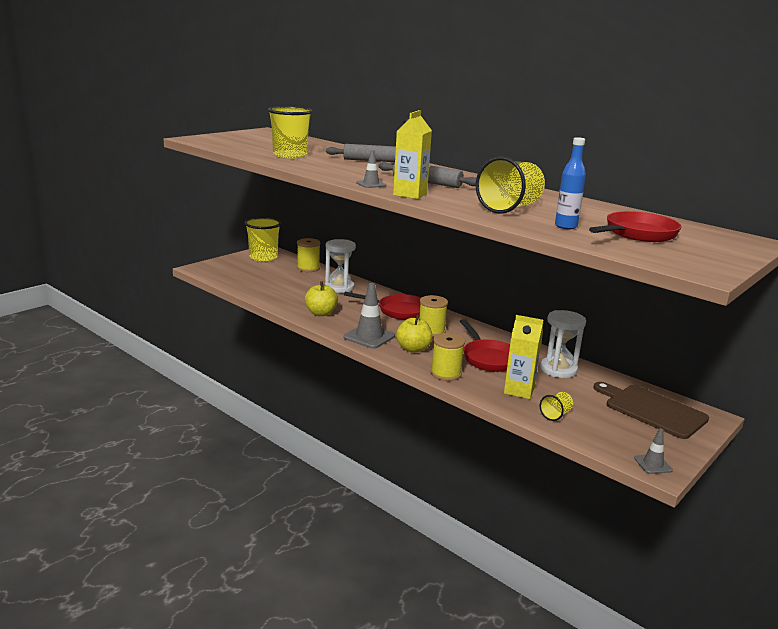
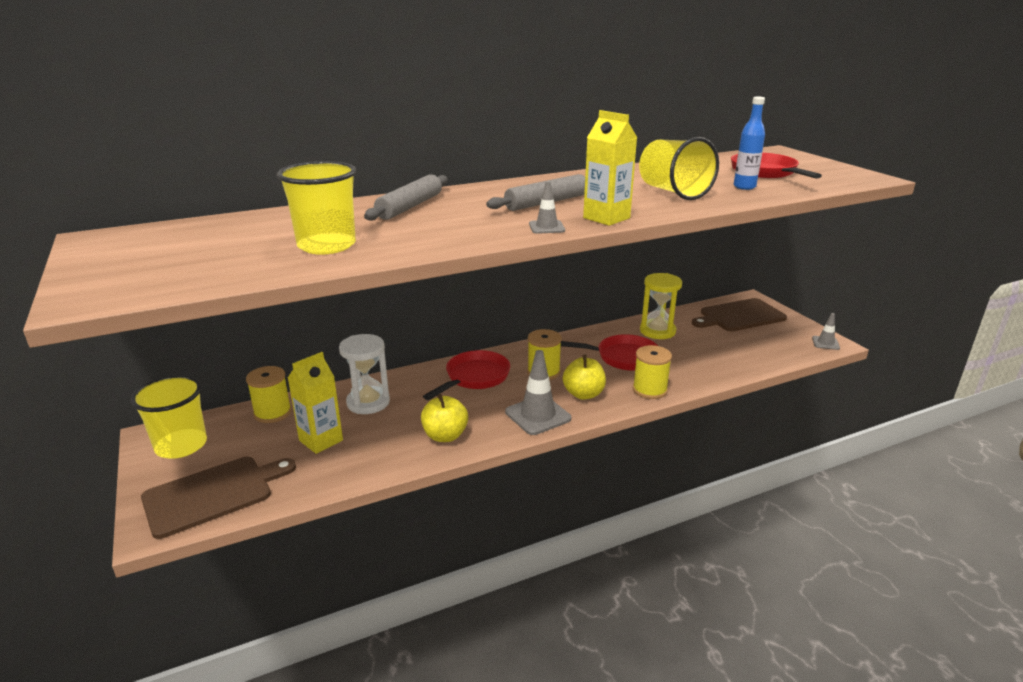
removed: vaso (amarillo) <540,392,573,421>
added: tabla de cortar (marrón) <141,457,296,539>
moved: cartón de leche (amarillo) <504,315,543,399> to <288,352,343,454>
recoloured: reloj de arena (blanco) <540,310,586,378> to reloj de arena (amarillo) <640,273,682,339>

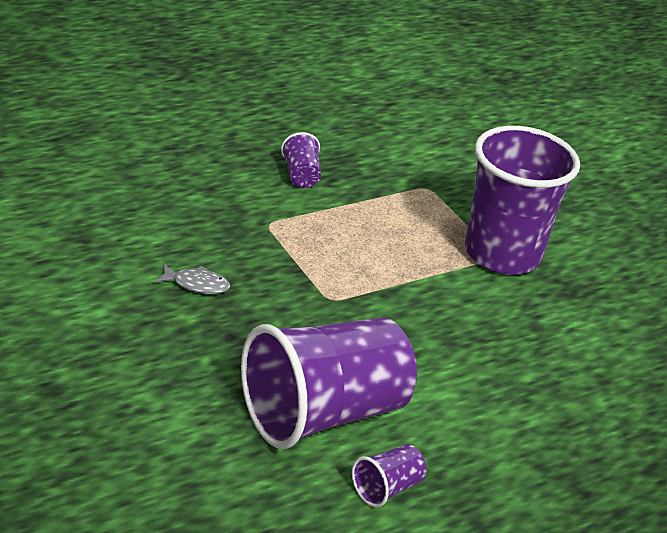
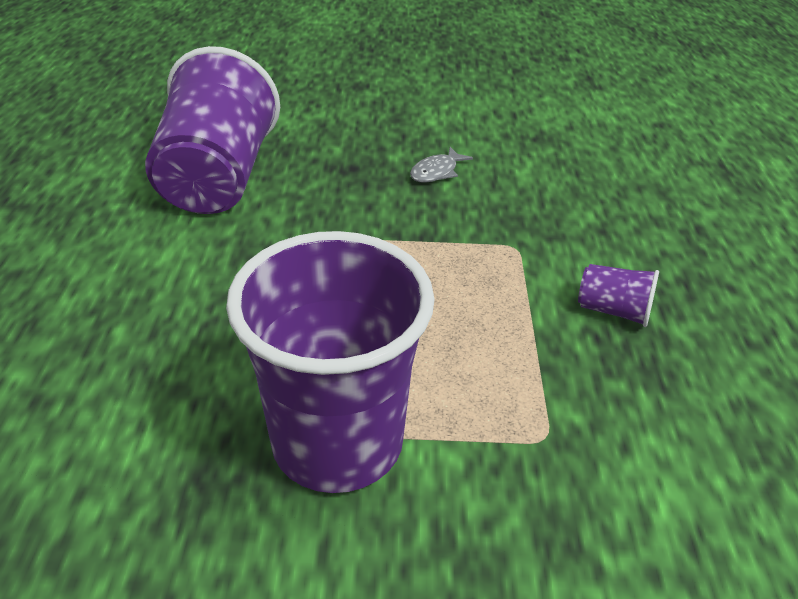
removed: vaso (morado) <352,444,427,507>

■ REQUIRED WORK
Lines from the one with "moved: cartón de" through the final line of the records are the whole answer; print them exactly, minus any pictures.

■ YOUR RESPONSE
moved: cartón de leche (amarillo) <504,315,543,399> to <288,352,343,454>
recoloured: reloj de arena (blanco) <540,310,586,378> to reloj de arena (amarillo) <640,273,682,339>

removed: vaso (morado) <352,444,427,507>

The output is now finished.